Your assignment
Reproduce, exactly, the lines of the material below from the line containing "R4: 680 (FILT, RUN) -> 6.8k (FILT, RUN)" through the line containing "R2: 3.6k (MODE, VS) -> 82k (MODE, VS)", with both end lines included and nothing else.

Input data
BEGIN

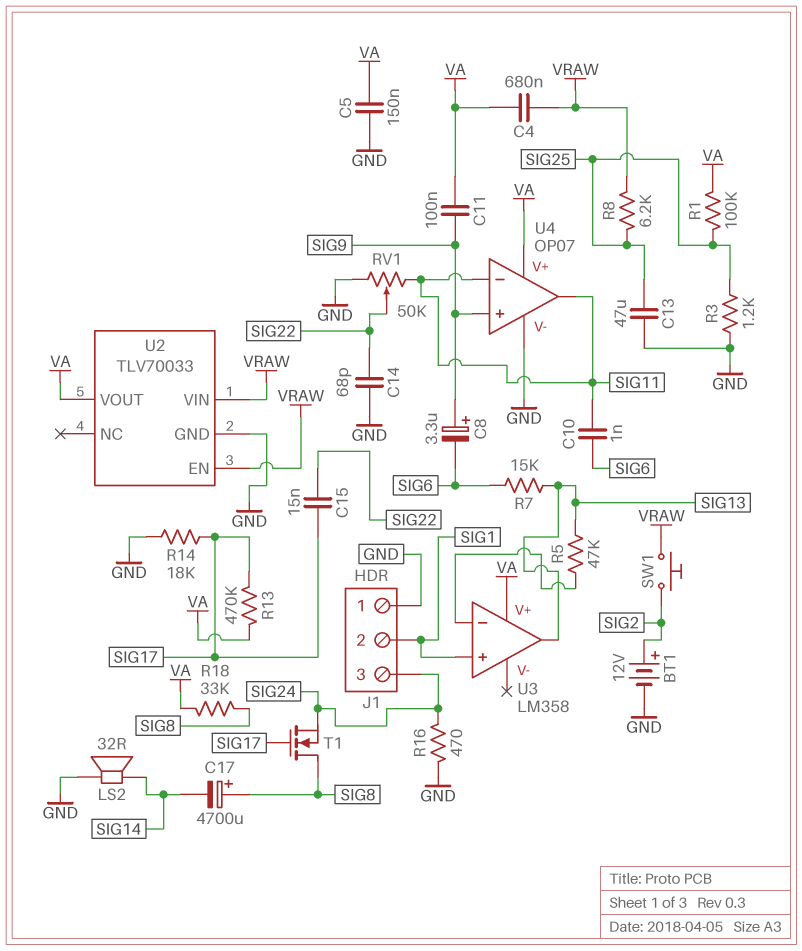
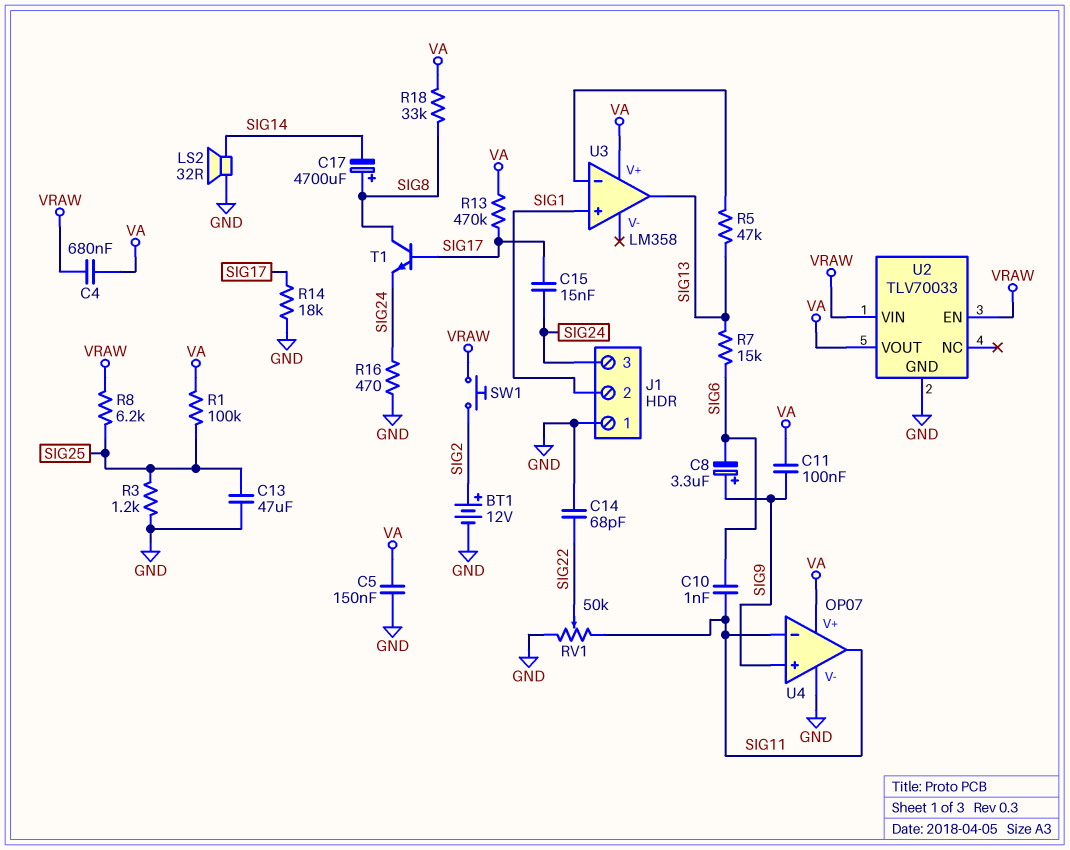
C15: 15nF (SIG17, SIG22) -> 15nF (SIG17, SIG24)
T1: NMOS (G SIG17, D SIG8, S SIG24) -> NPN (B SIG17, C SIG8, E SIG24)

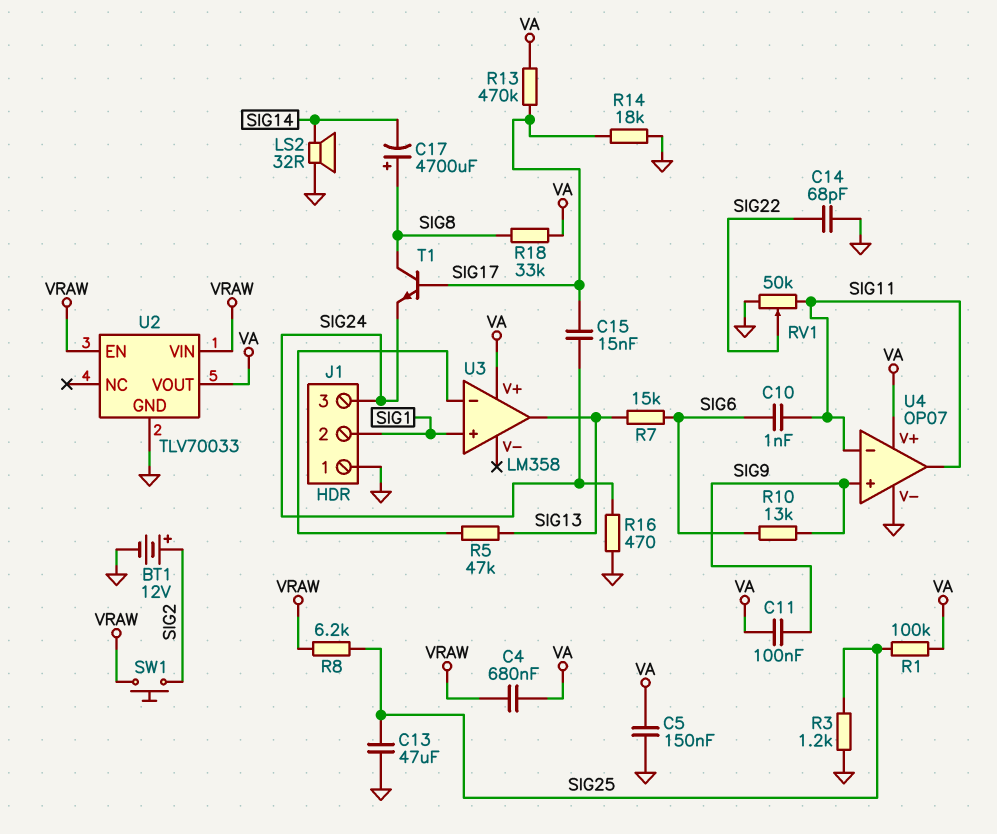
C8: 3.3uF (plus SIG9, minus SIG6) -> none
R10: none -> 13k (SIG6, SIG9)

END
BEGIN

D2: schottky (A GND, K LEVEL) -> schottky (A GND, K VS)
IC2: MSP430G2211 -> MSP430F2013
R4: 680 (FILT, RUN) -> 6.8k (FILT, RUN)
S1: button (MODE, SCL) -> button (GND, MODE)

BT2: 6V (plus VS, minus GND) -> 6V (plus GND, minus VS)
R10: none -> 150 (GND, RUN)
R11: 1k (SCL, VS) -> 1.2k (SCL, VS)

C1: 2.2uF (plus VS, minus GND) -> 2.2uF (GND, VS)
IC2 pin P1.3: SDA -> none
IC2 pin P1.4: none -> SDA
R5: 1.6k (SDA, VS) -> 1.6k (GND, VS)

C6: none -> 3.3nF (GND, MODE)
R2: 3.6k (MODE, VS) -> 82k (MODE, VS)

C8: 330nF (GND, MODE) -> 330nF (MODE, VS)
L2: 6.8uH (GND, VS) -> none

END

The answer
R4: 680 (FILT, RUN) -> 6.8k (FILT, RUN)
S1: button (MODE, SCL) -> button (GND, MODE)

BT2: 6V (plus VS, minus GND) -> 6V (plus GND, minus VS)
R10: none -> 150 (GND, RUN)
R11: 1k (SCL, VS) -> 1.2k (SCL, VS)

C1: 2.2uF (plus VS, minus GND) -> 2.2uF (GND, VS)
IC2 pin P1.3: SDA -> none
IC2 pin P1.4: none -> SDA
R5: 1.6k (SDA, VS) -> 1.6k (GND, VS)

C6: none -> 3.3nF (GND, MODE)
R2: 3.6k (MODE, VS) -> 82k (MODE, VS)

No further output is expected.